====== Data for analysis

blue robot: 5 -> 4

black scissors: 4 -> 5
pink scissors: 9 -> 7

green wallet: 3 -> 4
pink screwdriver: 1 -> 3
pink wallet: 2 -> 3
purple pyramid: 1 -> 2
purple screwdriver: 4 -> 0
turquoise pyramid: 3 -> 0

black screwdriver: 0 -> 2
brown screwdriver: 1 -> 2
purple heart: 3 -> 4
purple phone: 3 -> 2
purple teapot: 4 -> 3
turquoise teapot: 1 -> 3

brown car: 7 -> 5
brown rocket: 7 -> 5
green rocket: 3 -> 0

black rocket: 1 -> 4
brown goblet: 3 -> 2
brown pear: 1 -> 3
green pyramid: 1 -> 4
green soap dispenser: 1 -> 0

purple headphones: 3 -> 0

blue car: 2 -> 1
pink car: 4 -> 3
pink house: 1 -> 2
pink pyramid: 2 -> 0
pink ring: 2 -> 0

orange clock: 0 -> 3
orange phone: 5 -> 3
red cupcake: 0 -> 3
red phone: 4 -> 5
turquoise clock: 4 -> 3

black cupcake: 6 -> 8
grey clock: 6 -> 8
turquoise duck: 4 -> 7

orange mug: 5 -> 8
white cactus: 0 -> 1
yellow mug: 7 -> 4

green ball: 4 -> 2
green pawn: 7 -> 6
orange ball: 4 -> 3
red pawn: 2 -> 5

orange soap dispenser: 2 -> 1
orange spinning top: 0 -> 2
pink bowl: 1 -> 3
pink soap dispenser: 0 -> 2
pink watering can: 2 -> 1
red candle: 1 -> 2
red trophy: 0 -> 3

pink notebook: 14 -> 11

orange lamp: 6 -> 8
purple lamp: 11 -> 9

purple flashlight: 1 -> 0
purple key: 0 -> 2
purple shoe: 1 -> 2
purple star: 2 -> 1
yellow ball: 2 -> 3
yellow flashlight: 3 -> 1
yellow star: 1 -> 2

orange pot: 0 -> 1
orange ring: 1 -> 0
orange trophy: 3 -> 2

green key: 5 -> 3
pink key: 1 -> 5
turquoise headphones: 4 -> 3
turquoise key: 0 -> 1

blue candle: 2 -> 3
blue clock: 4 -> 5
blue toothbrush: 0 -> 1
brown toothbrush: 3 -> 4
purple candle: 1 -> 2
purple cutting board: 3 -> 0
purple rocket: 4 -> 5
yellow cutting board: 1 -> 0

============

--- Problem ---
Each line from the one containing "yellow flashlight: 3 -> 1" to the end of the entries above should be copied exactly, and no other line.

--- Written answer ---
yellow flashlight: 3 -> 1
yellow star: 1 -> 2

orange pot: 0 -> 1
orange ring: 1 -> 0
orange trophy: 3 -> 2

green key: 5 -> 3
pink key: 1 -> 5
turquoise headphones: 4 -> 3
turquoise key: 0 -> 1

blue candle: 2 -> 3
blue clock: 4 -> 5
blue toothbrush: 0 -> 1
brown toothbrush: 3 -> 4
purple candle: 1 -> 2
purple cutting board: 3 -> 0
purple rocket: 4 -> 5
yellow cutting board: 1 -> 0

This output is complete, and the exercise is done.